§ Task goal
Search the data below for "VBAT"; list each line that holds it.

-- Dataset follows --

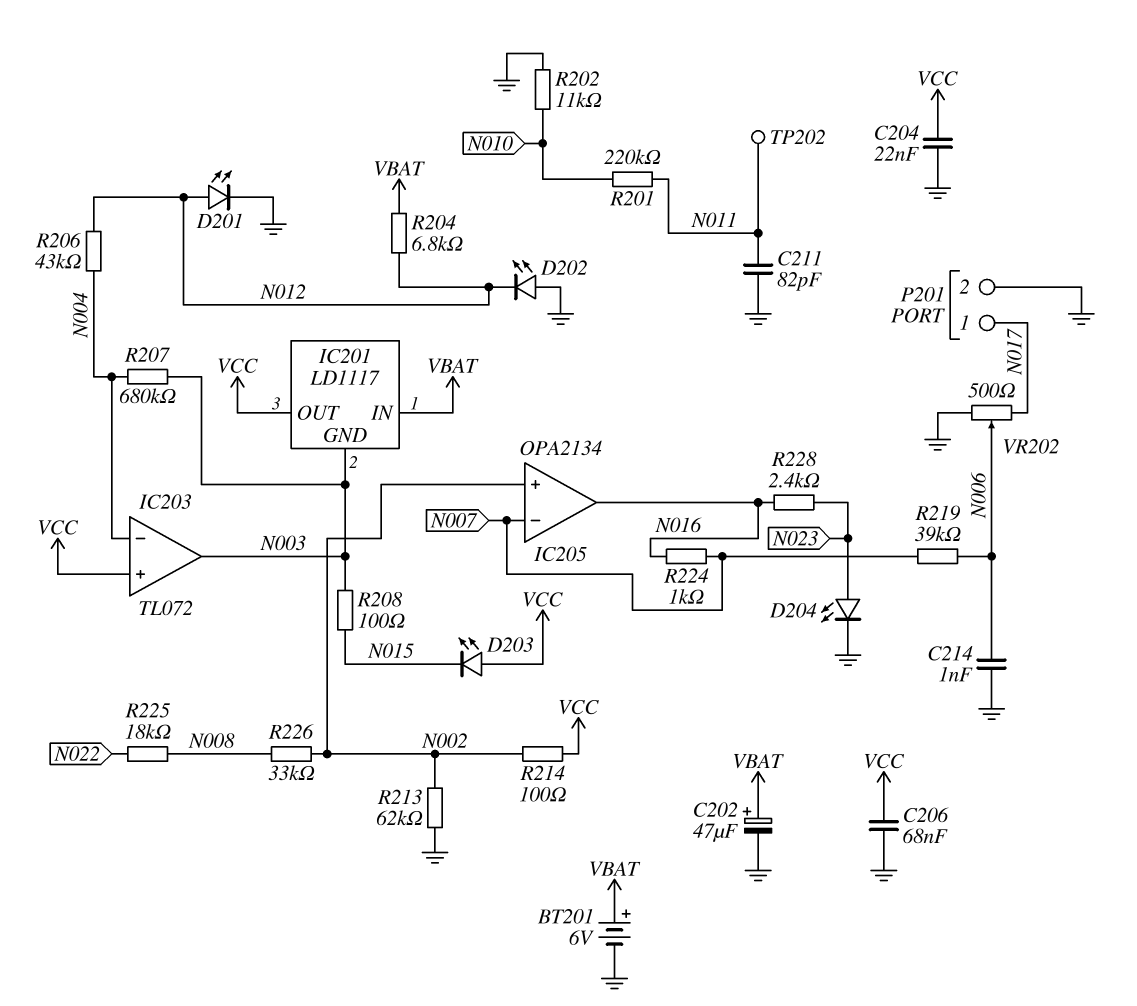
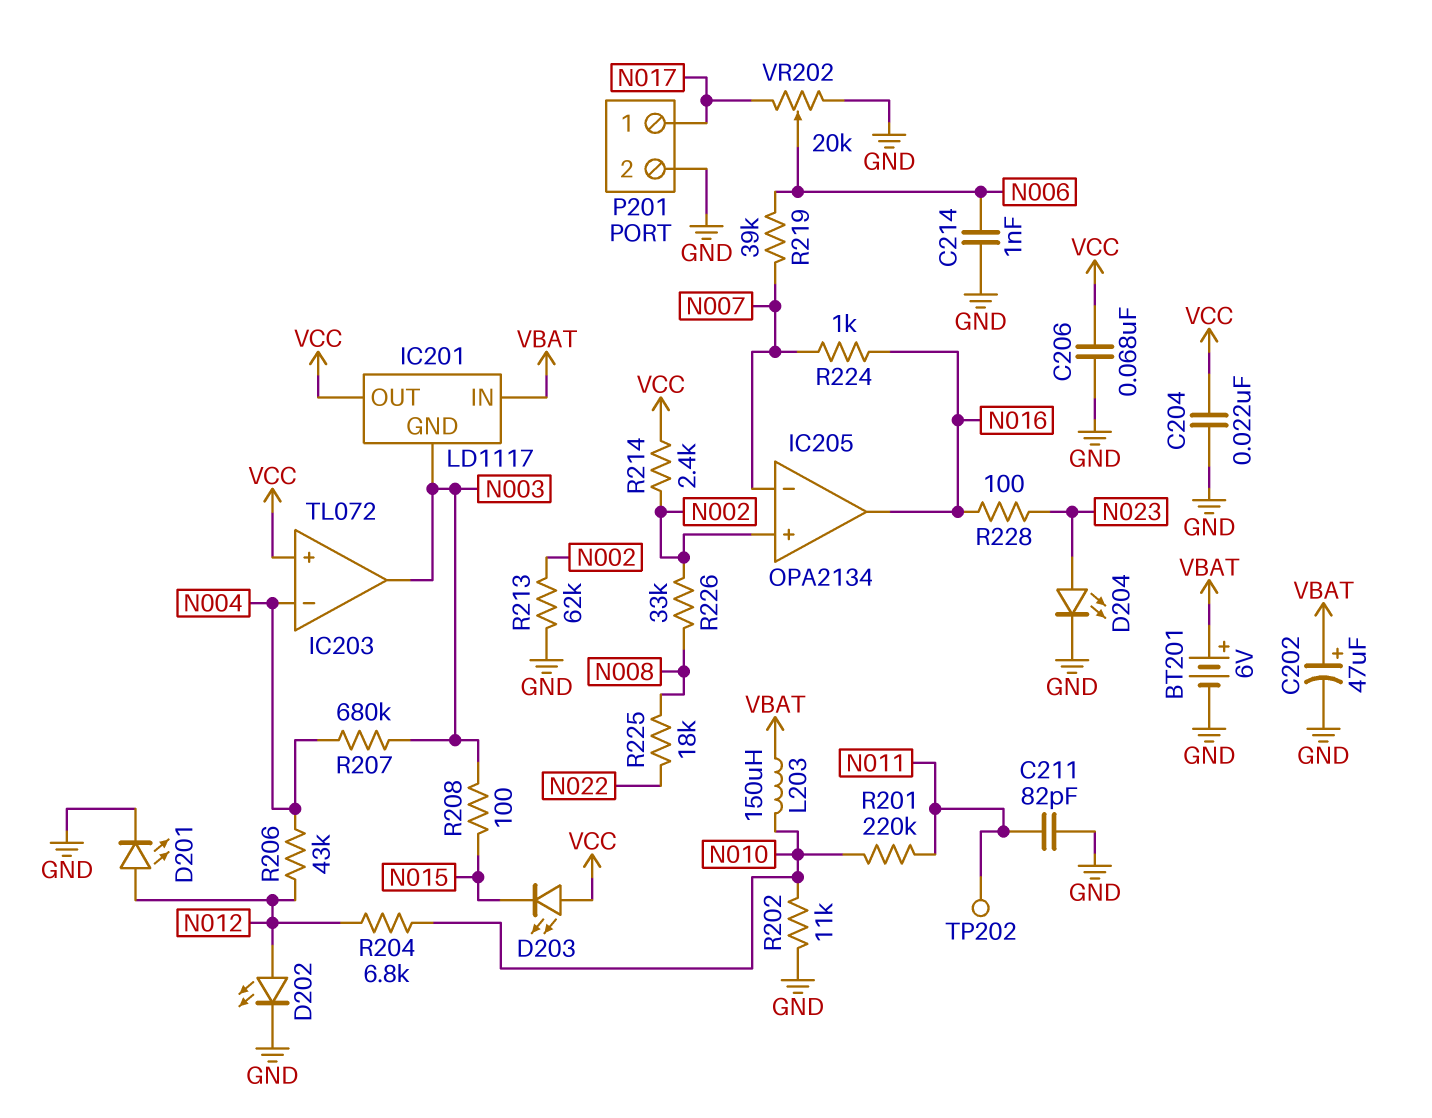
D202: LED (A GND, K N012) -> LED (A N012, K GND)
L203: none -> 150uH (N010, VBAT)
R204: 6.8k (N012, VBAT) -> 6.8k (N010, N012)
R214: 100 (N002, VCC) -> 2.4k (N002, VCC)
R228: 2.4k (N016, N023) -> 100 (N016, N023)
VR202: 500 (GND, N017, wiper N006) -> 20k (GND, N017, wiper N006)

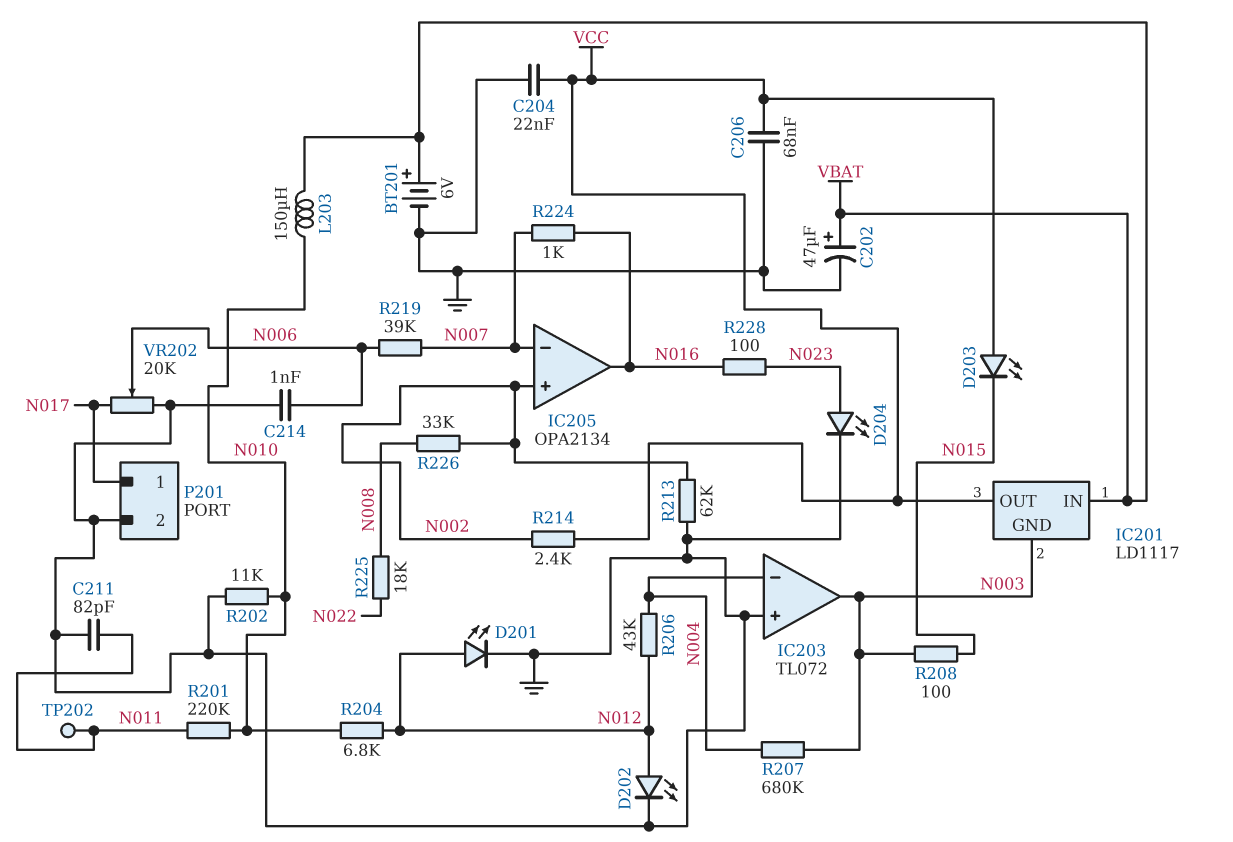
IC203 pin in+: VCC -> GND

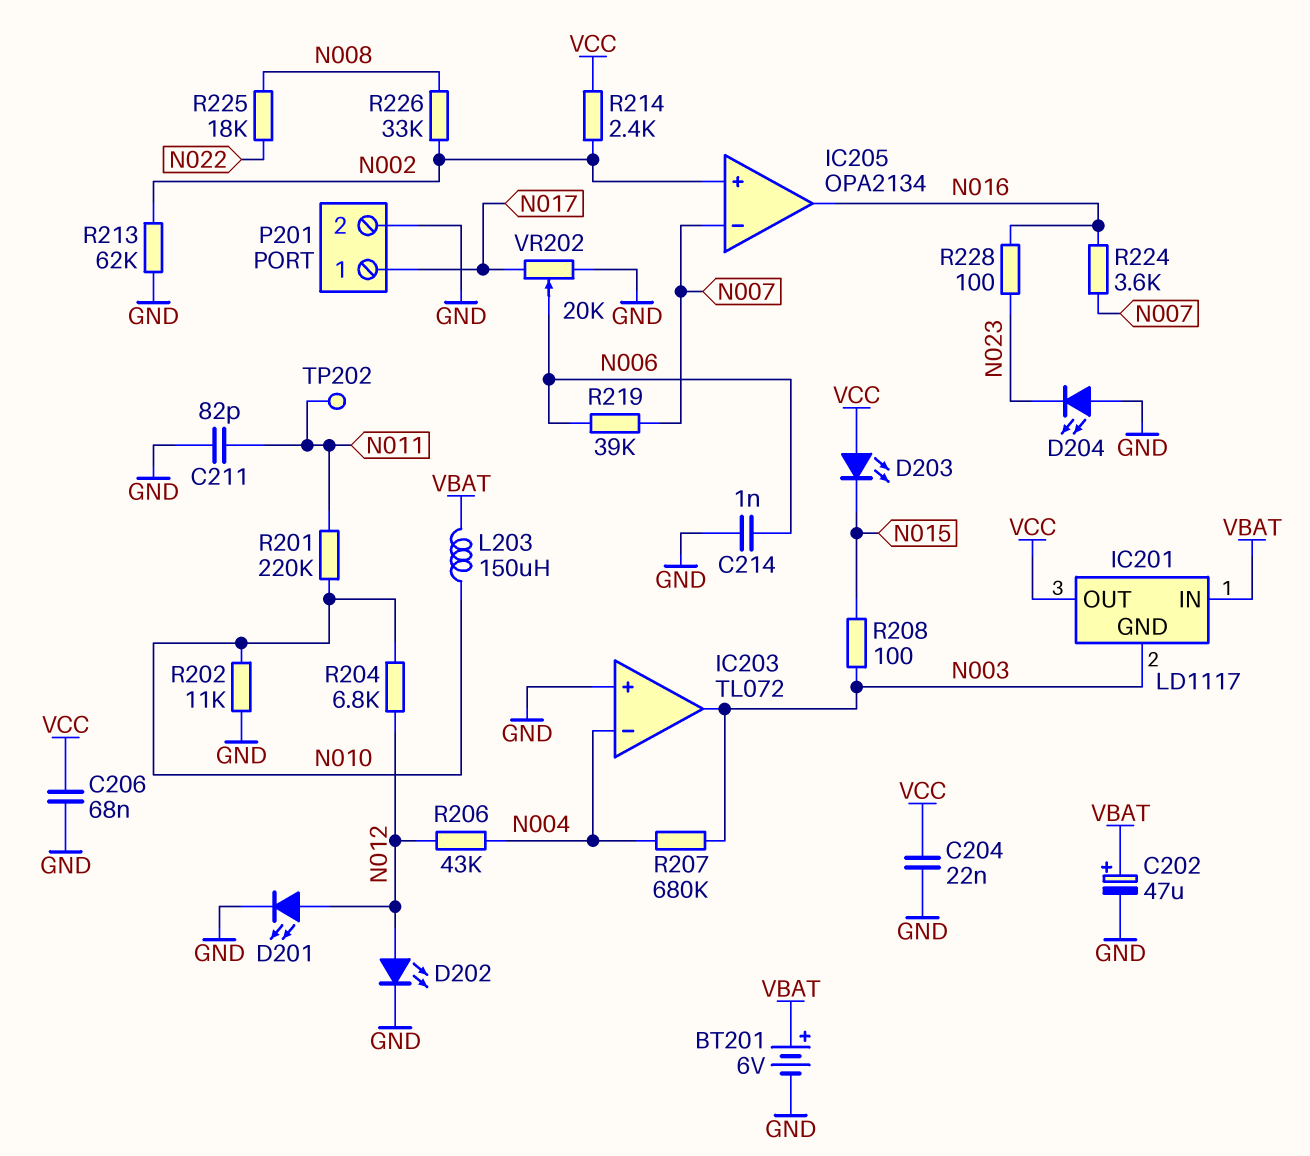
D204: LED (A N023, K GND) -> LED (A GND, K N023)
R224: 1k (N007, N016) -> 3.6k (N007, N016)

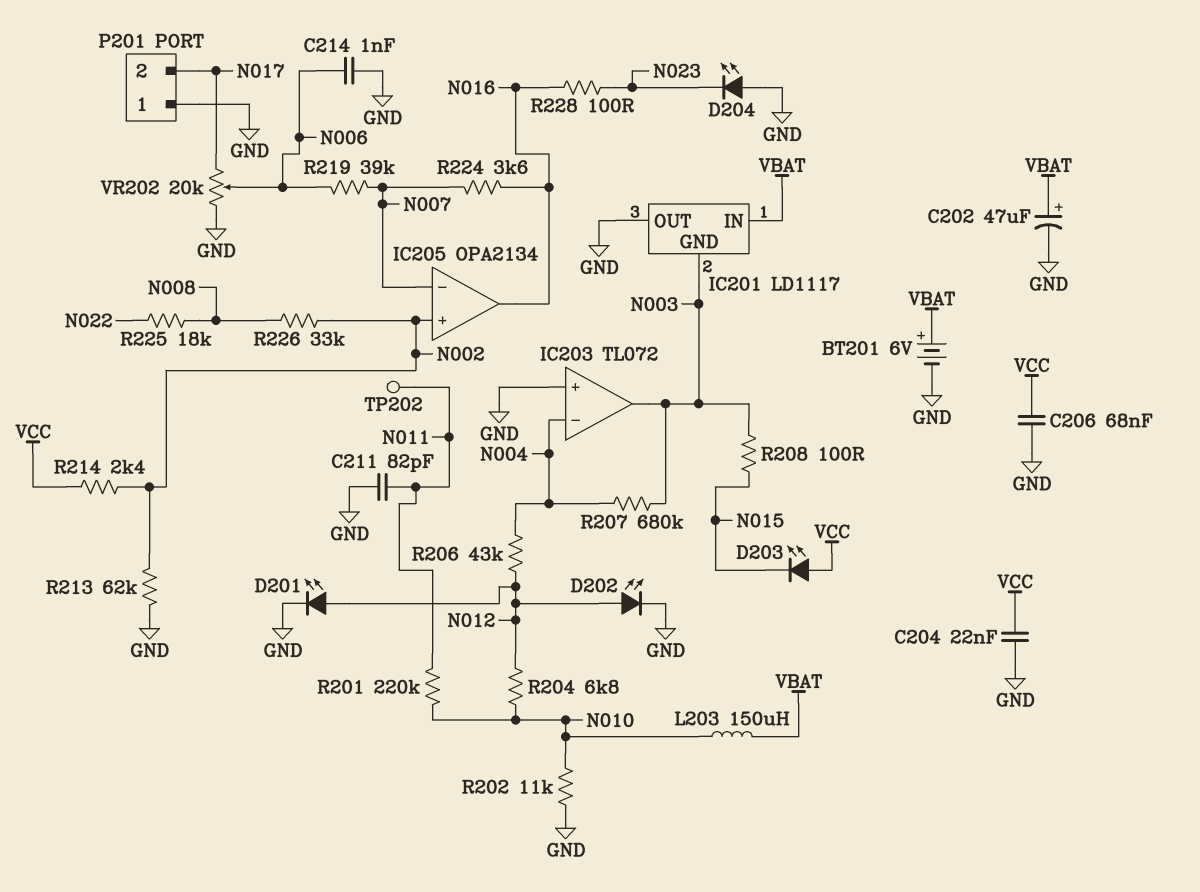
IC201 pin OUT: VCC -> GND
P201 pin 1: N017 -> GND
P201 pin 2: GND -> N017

-- Dataset concluded --

§ Response to the task
L203: none -> 150uH (N010, VBAT)
R204: 6.8k (N012, VBAT) -> 6.8k (N010, N012)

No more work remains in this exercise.